- [Activity] The entries that follow should be duplicated in full, without a single alteration.
** Opening Supplied information block **
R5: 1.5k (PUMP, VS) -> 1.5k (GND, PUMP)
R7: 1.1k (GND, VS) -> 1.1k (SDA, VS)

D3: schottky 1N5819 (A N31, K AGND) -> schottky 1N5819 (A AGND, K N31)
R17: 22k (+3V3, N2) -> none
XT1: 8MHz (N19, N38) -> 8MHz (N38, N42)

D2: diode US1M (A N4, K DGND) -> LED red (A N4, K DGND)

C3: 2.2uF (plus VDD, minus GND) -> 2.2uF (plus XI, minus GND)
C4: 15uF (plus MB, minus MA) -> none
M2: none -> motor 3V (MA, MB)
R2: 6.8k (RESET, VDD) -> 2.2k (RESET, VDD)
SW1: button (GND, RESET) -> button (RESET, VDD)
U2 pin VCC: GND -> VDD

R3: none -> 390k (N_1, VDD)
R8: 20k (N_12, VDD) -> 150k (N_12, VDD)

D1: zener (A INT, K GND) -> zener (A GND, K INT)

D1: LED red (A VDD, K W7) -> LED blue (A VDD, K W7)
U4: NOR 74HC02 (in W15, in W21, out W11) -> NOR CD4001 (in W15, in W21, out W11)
** Closing Supplied information block **
- [Your response]
R5: 1.5k (PUMP, VS) -> 1.5k (GND, PUMP)
R7: 1.1k (GND, VS) -> 1.1k (SDA, VS)

D3: schottky 1N5819 (A N31, K AGND) -> schottky 1N5819 (A AGND, K N31)
R17: 22k (+3V3, N2) -> none
XT1: 8MHz (N19, N38) -> 8MHz (N38, N42)

D2: diode US1M (A N4, K DGND) -> LED red (A N4, K DGND)

C3: 2.2uF (plus VDD, minus GND) -> 2.2uF (plus XI, minus GND)
C4: 15uF (plus MB, minus MA) -> none
M2: none -> motor 3V (MA, MB)
R2: 6.8k (RESET, VDD) -> 2.2k (RESET, VDD)
SW1: button (GND, RESET) -> button (RESET, VDD)
U2 pin VCC: GND -> VDD

R3: none -> 390k (N_1, VDD)
R8: 20k (N_12, VDD) -> 150k (N_12, VDD)

D1: zener (A INT, K GND) -> zener (A GND, K INT)

D1: LED red (A VDD, K W7) -> LED blue (A VDD, K W7)
U4: NOR 74HC02 (in W15, in W21, out W11) -> NOR CD4001 (in W15, in W21, out W11)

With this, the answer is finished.